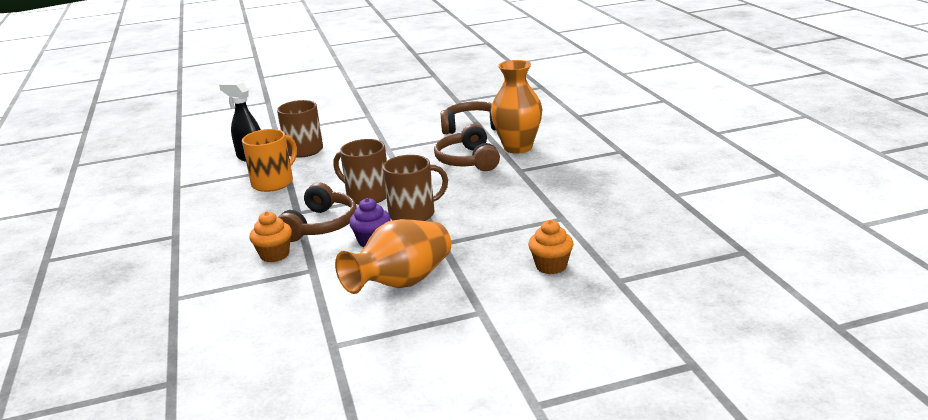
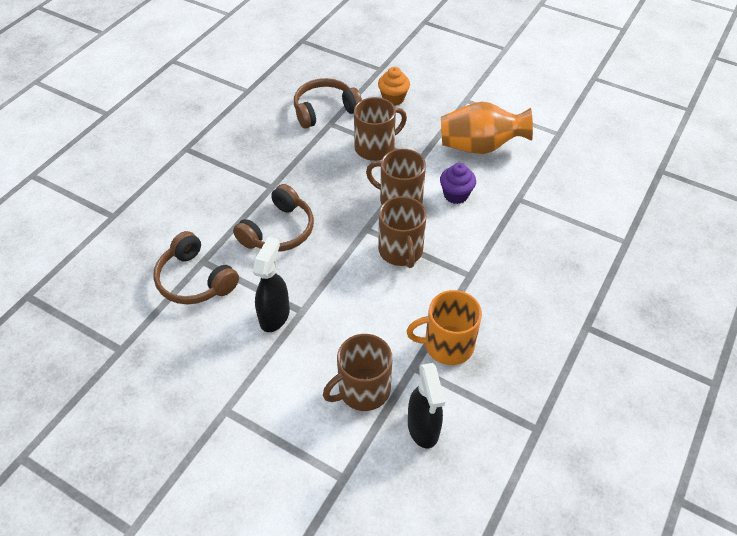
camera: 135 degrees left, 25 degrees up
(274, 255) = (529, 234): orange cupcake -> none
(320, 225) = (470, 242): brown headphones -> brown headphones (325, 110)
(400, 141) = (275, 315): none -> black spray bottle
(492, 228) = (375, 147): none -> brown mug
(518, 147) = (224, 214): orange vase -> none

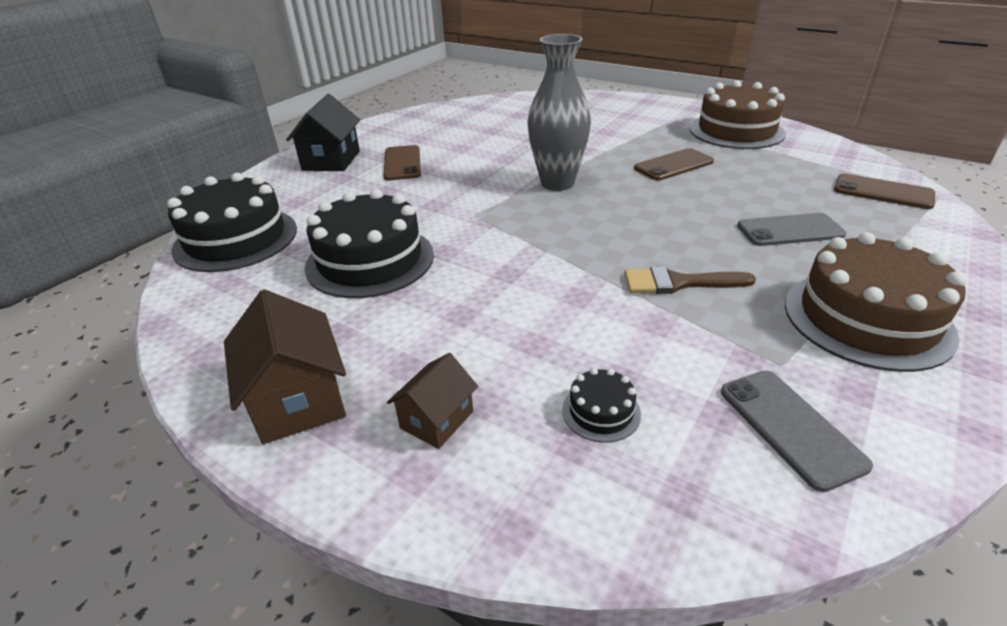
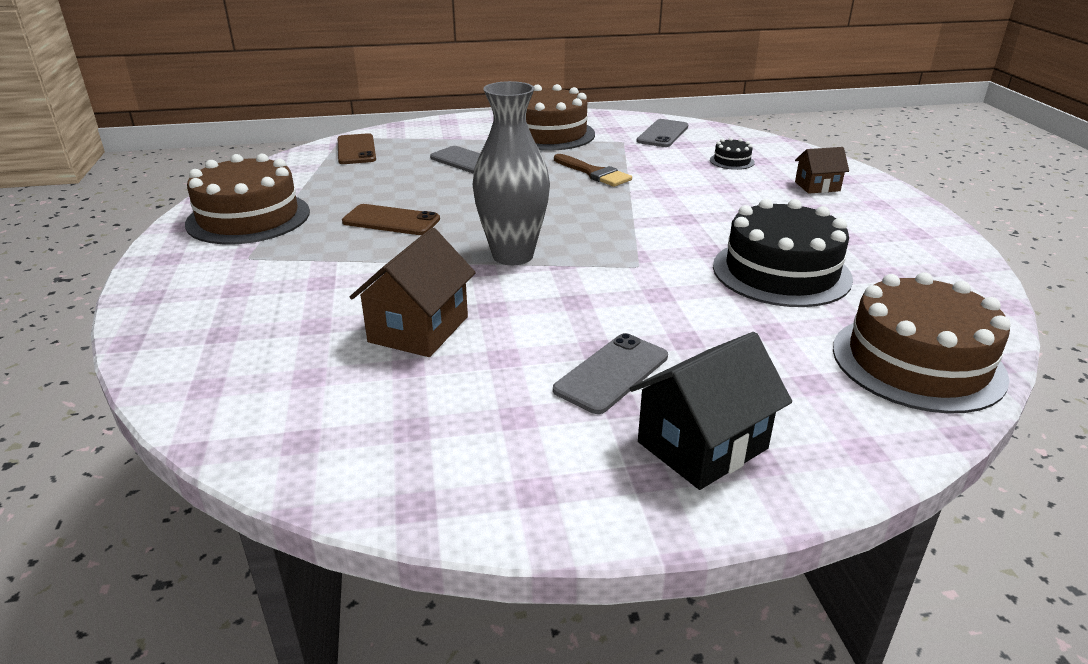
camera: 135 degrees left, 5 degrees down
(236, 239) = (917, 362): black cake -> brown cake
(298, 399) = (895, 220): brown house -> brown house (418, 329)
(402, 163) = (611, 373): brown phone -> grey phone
***
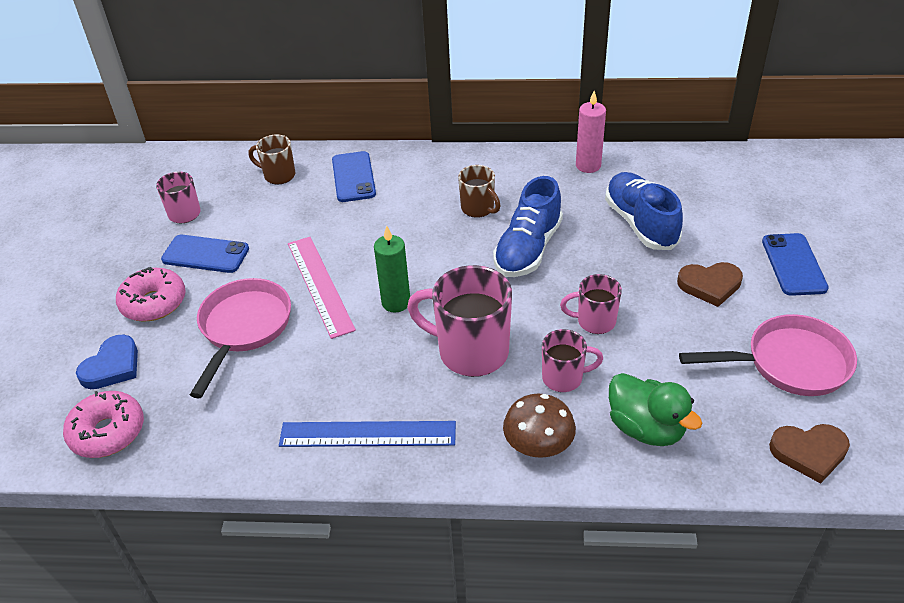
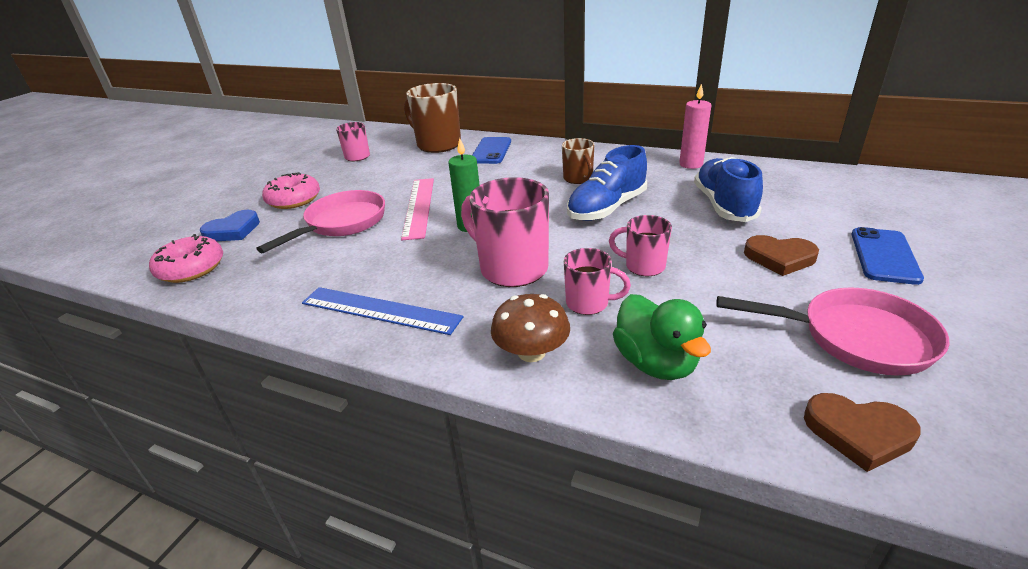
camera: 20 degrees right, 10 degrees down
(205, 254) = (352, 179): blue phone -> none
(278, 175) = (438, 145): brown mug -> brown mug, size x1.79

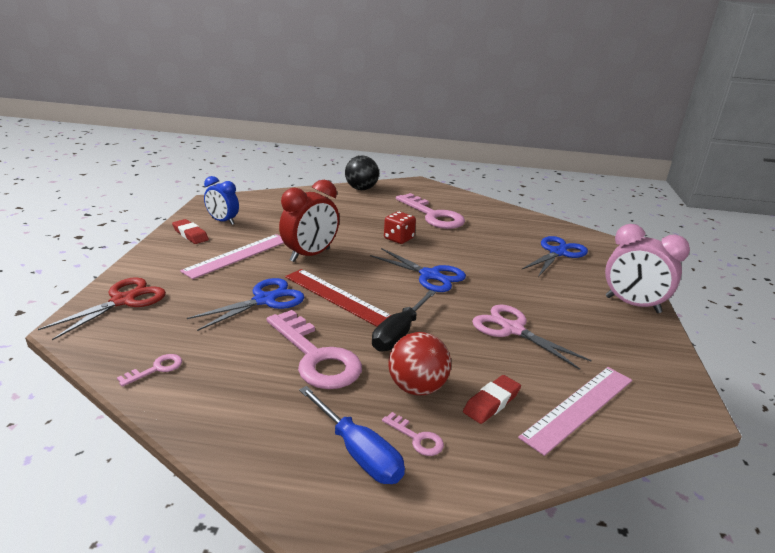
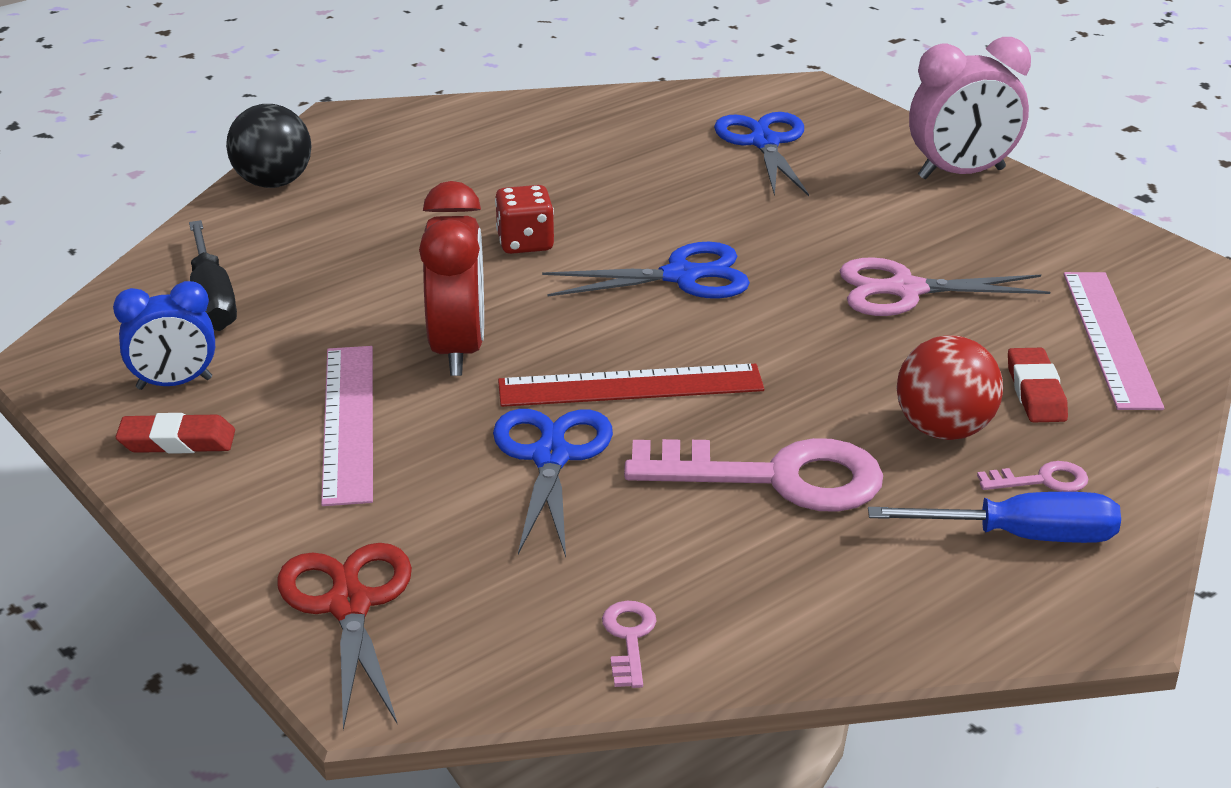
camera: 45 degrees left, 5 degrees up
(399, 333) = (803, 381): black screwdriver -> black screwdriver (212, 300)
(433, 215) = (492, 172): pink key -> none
***
- What you are asked to do:
Of the lines above, quote exactly those from the one with "(518, 147) = (224, 214): orange vase -> none" through the one with "(402, 163) = (611, 373): brown", ends included; pictures stay out.

- Expected answer:
(518, 147) = (224, 214): orange vase -> none

camera: 135 degrees left, 5 degrees down
(236, 239) = (917, 362): black cake -> brown cake
(298, 399) = (895, 220): brown house -> brown house (418, 329)
(402, 163) = (611, 373): brown phone -> grey phone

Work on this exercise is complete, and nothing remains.